(DATA TO EXAMINE)
______________________________

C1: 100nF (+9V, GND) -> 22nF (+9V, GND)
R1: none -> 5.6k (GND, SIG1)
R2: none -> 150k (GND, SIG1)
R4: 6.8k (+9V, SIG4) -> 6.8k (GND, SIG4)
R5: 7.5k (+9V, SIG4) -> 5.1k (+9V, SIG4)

______________________________

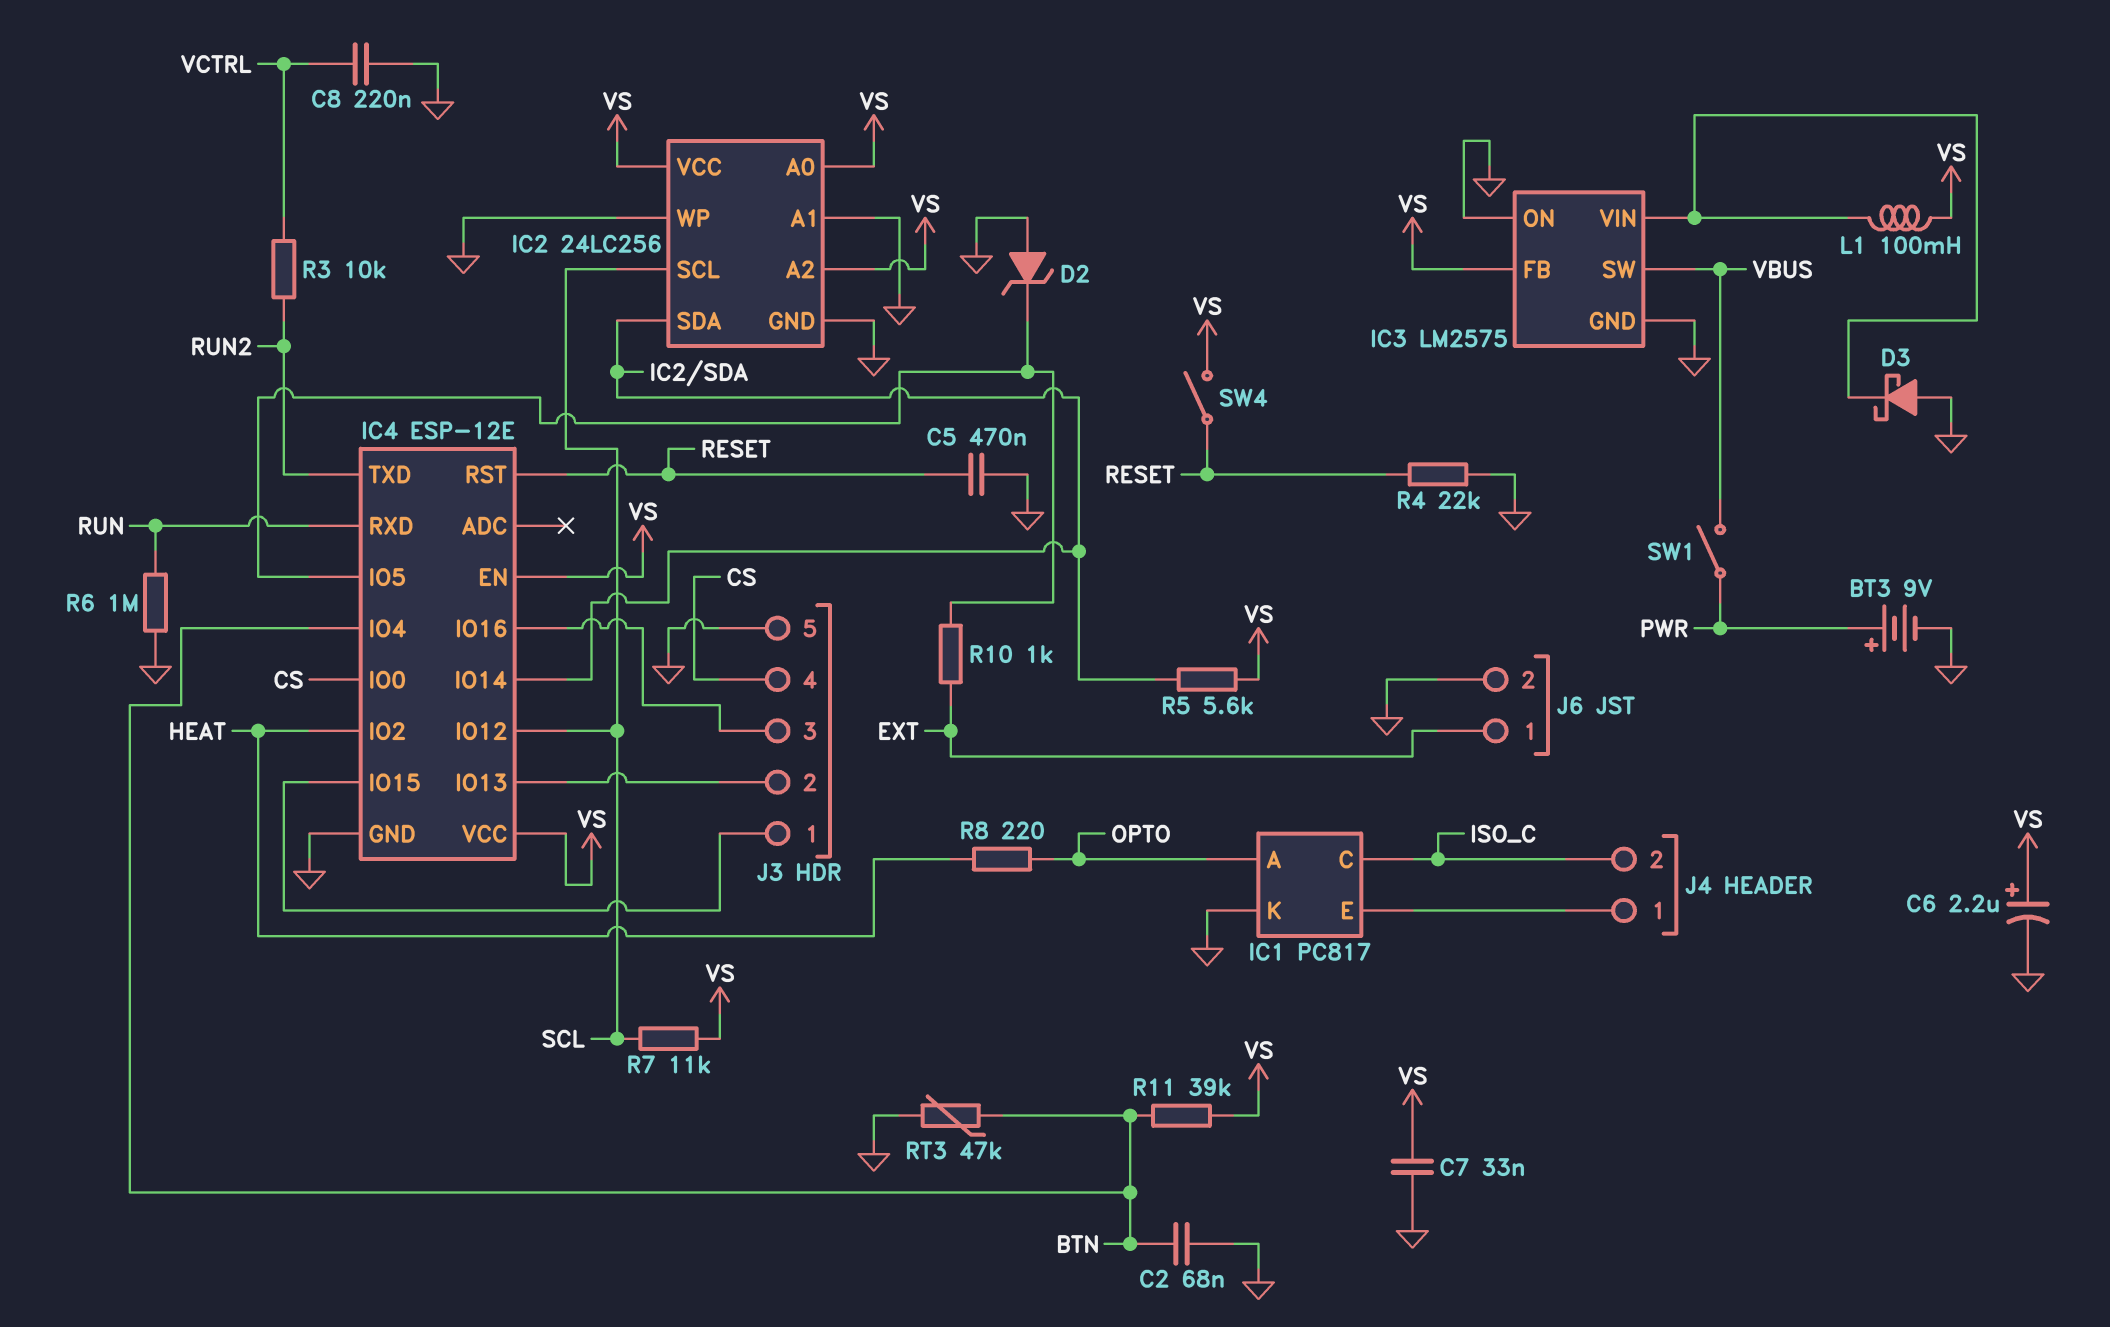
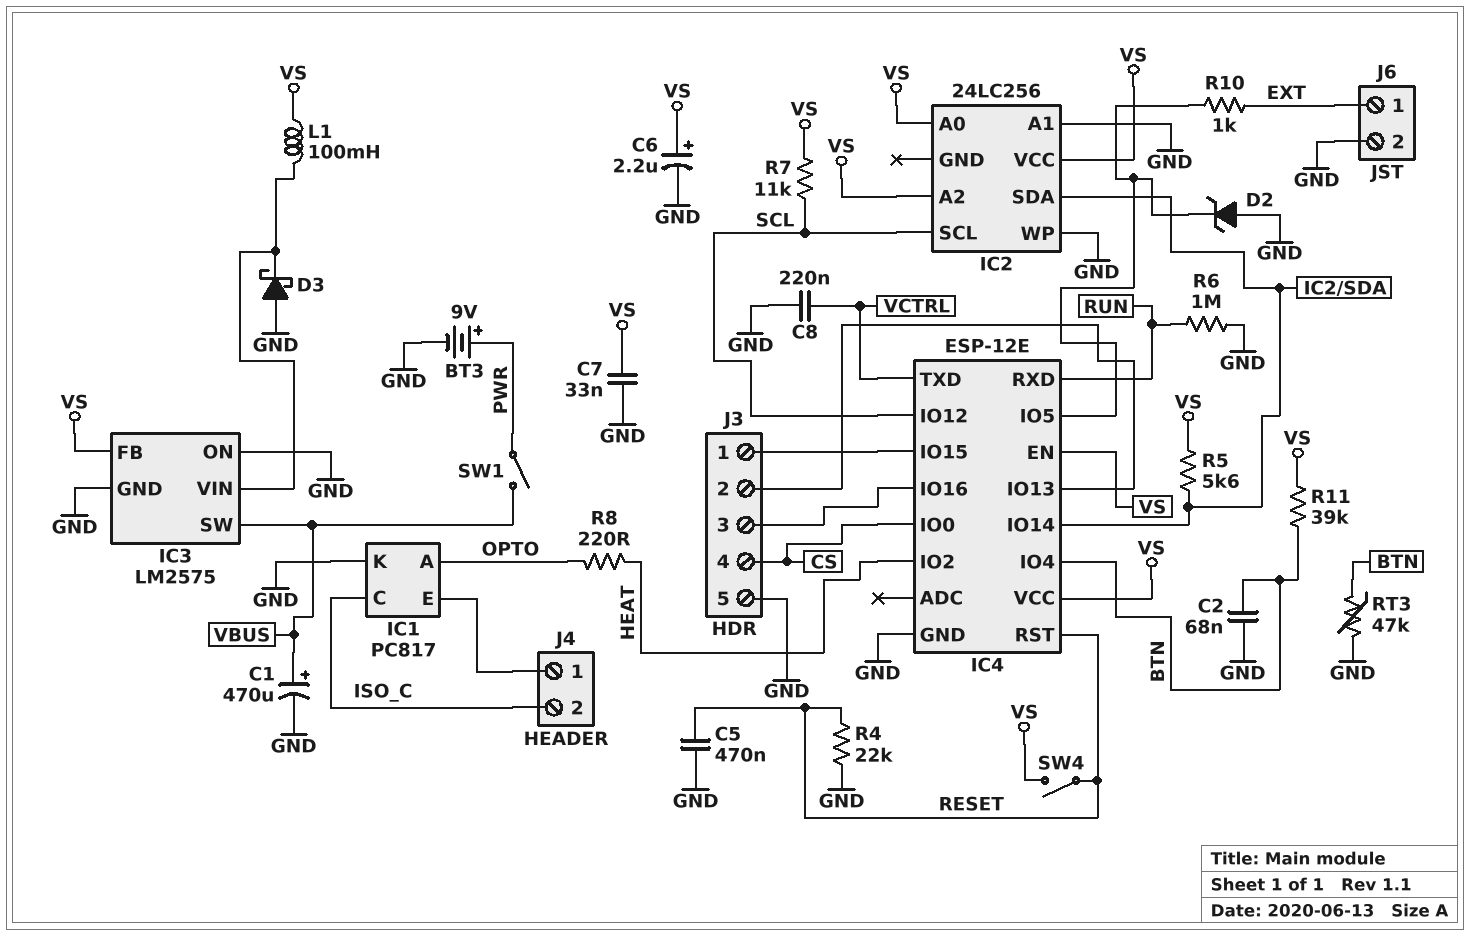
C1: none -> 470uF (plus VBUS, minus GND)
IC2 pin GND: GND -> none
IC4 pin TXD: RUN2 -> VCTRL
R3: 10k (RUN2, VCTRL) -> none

______________________________

(PROBLEM)
Search the listing above for the lines with "R2: none -> 150k (GND, SIG1)" and "R5: 7.5k (+9V, SIG4) -> 5.1k (+9V, SIG4)", then output those lines and all lines between them exactly.

(SOLUTION TO THE EXERCISE)
R2: none -> 150k (GND, SIG1)
R4: 6.8k (+9V, SIG4) -> 6.8k (GND, SIG4)
R5: 7.5k (+9V, SIG4) -> 5.1k (+9V, SIG4)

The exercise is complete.